◆ Records shown:
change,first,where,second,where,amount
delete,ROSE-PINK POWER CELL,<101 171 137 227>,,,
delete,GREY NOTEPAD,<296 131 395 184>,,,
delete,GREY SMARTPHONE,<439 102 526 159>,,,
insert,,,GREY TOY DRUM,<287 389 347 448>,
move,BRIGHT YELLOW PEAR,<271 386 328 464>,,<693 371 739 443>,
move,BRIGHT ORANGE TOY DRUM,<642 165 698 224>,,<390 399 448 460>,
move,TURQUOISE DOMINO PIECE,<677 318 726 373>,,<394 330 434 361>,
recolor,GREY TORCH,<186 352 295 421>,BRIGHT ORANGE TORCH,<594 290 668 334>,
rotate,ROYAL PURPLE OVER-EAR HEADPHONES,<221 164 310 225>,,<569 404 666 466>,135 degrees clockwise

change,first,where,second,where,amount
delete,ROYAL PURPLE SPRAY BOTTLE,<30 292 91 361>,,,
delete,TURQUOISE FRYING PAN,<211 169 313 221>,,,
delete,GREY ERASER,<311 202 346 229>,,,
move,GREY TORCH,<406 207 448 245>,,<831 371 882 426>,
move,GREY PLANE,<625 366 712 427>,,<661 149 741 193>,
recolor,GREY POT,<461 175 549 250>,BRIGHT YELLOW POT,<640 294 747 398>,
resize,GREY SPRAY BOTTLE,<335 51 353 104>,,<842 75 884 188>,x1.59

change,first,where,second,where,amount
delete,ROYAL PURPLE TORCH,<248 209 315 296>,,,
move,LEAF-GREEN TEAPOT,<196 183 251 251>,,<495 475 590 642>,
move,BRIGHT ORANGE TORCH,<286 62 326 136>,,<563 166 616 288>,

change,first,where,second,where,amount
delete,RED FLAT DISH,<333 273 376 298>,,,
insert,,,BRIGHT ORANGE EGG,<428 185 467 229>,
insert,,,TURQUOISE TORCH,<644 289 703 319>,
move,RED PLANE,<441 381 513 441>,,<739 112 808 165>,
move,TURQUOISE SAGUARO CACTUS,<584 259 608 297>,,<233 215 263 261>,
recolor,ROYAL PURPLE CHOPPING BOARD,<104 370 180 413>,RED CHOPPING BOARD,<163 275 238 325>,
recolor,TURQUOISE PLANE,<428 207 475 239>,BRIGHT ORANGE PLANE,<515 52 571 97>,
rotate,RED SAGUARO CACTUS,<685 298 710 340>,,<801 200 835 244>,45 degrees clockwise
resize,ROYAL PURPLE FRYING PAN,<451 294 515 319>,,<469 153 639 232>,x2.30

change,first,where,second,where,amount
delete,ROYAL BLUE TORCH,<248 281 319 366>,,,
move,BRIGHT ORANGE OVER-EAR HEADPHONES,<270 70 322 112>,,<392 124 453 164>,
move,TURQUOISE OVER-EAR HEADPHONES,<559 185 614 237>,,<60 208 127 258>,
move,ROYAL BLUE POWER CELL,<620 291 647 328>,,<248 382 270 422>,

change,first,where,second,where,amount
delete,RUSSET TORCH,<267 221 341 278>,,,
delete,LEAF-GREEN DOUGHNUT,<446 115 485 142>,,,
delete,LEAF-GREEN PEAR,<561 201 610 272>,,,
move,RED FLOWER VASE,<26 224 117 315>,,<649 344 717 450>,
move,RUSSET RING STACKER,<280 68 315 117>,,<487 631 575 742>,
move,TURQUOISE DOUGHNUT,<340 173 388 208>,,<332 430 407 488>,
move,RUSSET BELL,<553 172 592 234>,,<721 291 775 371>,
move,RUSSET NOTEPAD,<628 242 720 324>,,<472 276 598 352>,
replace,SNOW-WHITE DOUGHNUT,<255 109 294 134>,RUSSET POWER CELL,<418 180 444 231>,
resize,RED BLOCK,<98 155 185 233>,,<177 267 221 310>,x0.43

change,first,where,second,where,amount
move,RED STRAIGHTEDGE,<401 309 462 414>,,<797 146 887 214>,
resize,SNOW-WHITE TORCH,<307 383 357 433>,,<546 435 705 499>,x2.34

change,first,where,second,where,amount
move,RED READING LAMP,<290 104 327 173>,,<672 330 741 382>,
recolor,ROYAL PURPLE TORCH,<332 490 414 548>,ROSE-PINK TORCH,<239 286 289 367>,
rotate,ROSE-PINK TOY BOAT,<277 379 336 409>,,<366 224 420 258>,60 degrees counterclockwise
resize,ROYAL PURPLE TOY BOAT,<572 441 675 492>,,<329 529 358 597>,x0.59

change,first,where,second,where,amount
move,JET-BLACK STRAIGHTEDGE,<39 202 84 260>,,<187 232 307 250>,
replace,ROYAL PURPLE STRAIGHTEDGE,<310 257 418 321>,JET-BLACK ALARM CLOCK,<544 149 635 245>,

◆ Work item: Considering each line of the material above, count those with the word "DRUM" and give only the number.

◆ Output of the task: 2